Work instruction. After locating the line that contains "pink brick D2:D3" in the listing below, write out that line and every following line exactly, with no other output.
□ □ □ □ □ □ □
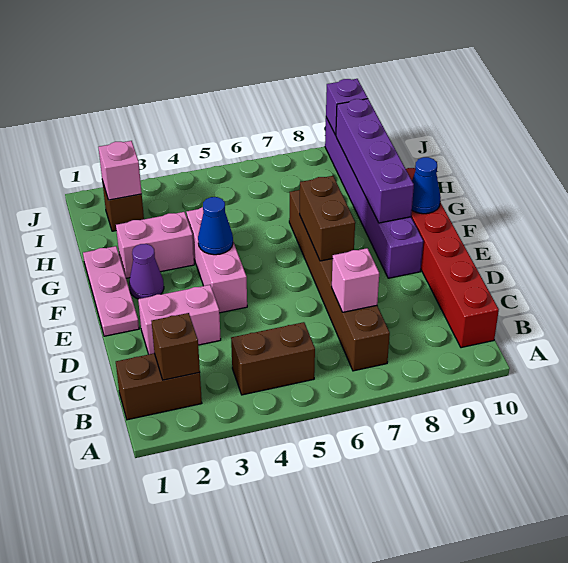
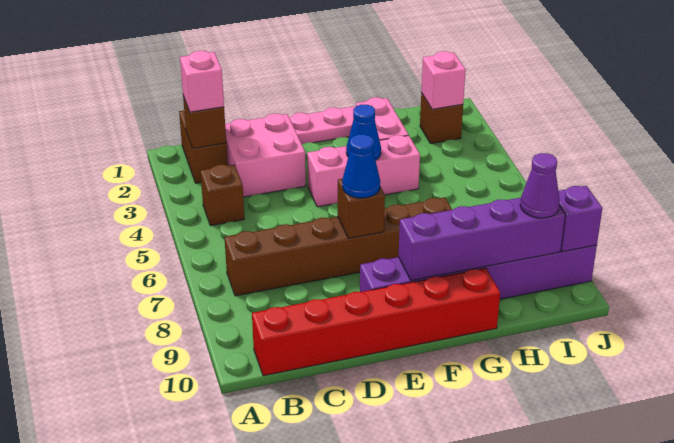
brown brick B4:B5 level 1 -> brown brick B4 level 1
pink brick C7 level 2 -> pink brick B2 level 3
pink brick D2:D3 level 1 -> pink brick C2:D3 level 1
brown brick E7:F7 level 2 -> brown brick E7 level 2
purple cone F2 level 1 -> purple cone I9 level 3
blue cone F10 level 2 -> blue cone E7 level 3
□ □ □ □ □ □ □
Result.
pink brick D2:D3 level 1 -> pink brick C2:D3 level 1
brown brick E7:F7 level 2 -> brown brick E7 level 2
purple cone F2 level 1 -> purple cone I9 level 3
blue cone F10 level 2 -> blue cone E7 level 3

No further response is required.